Object correspondence data
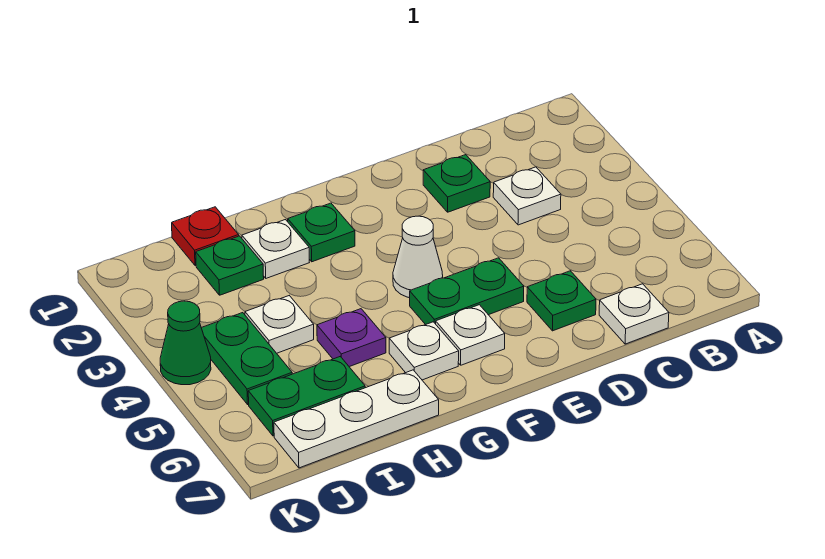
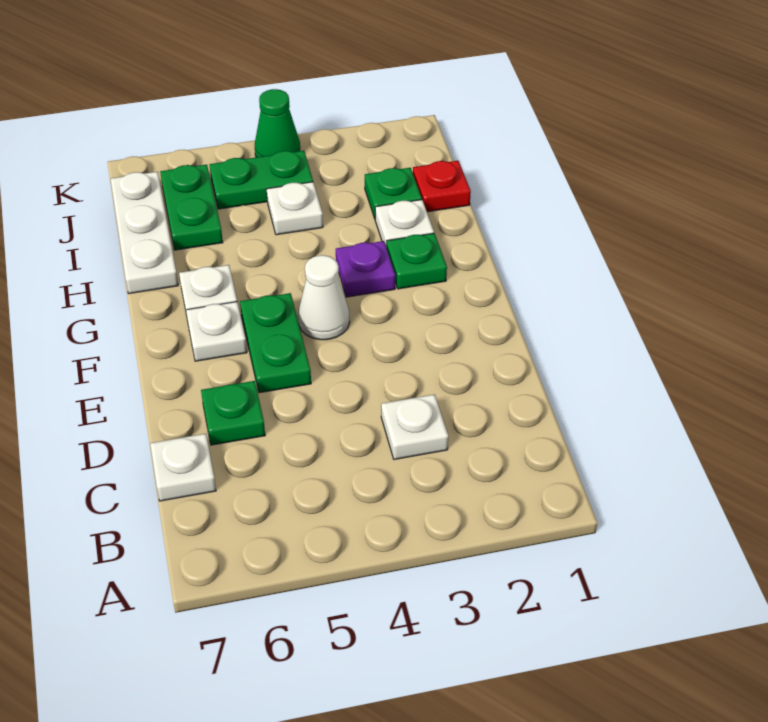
green plate D2 level 1 -> none
purple plate H5 level 1 -> purple plate G3 level 1

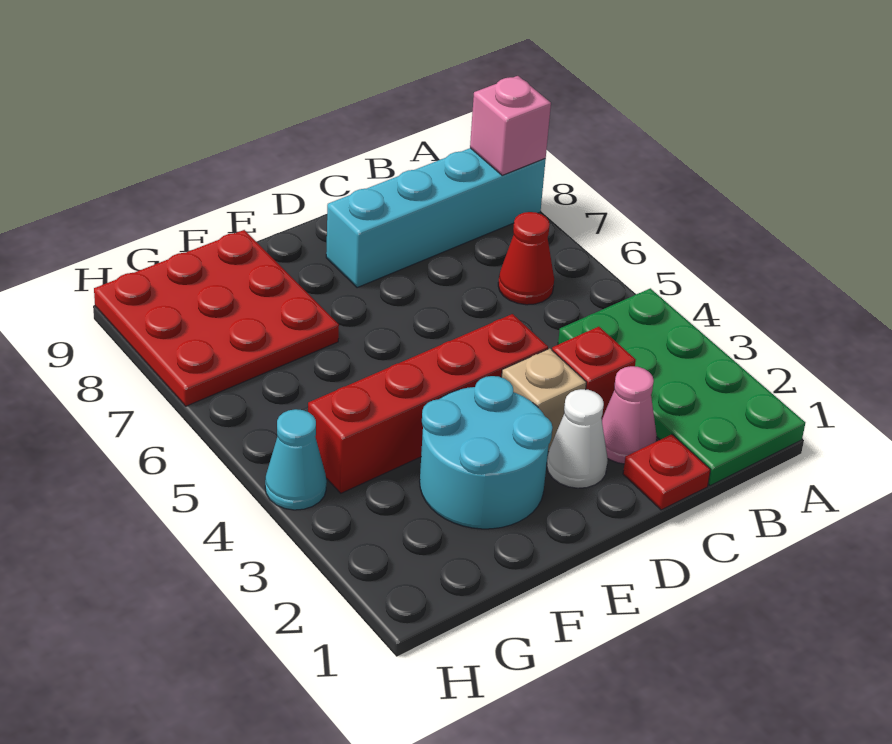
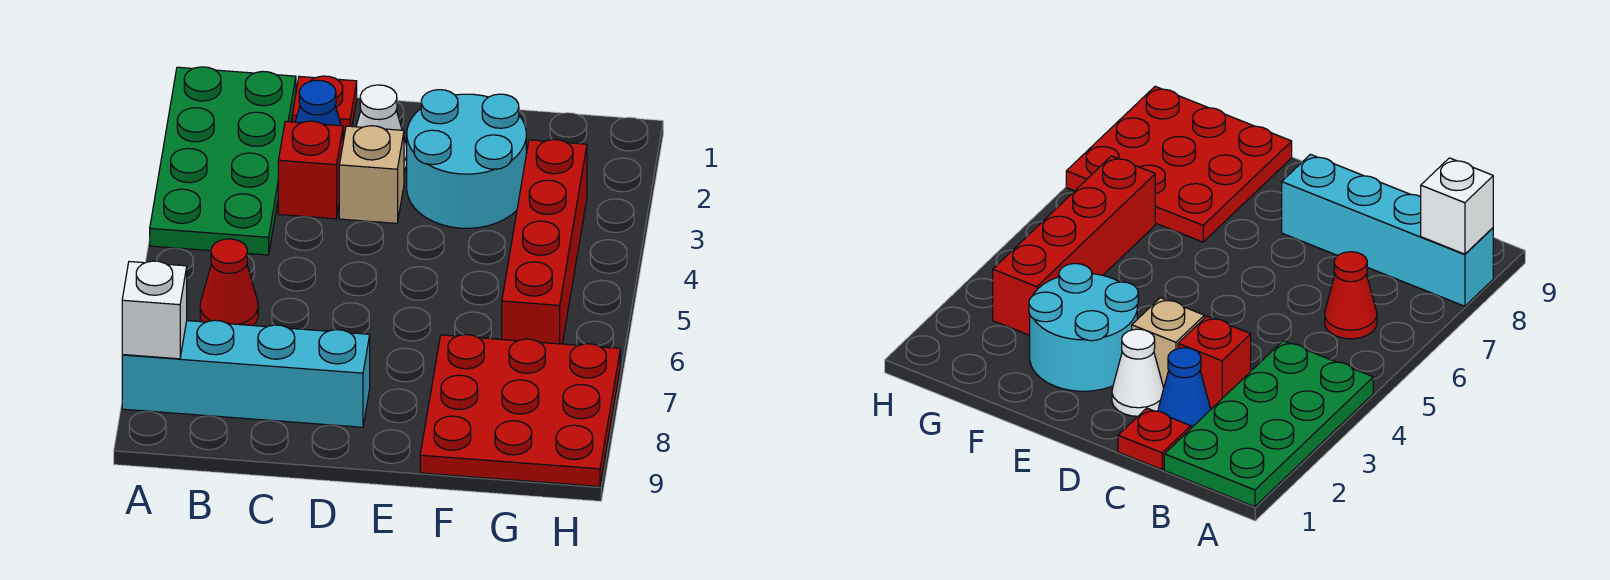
pink brick A8 level 2 -> white brick A8 level 2
pink cone C2 level 1 -> blue cone C2 level 1
red brick D4:G4 level 1 -> red brick G3:G6 level 1
cyan cone H4 level 1 -> none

Goal of the exercise: In these records, tally the lines that contain the string "brick", and give only the result.

Exercise output: 2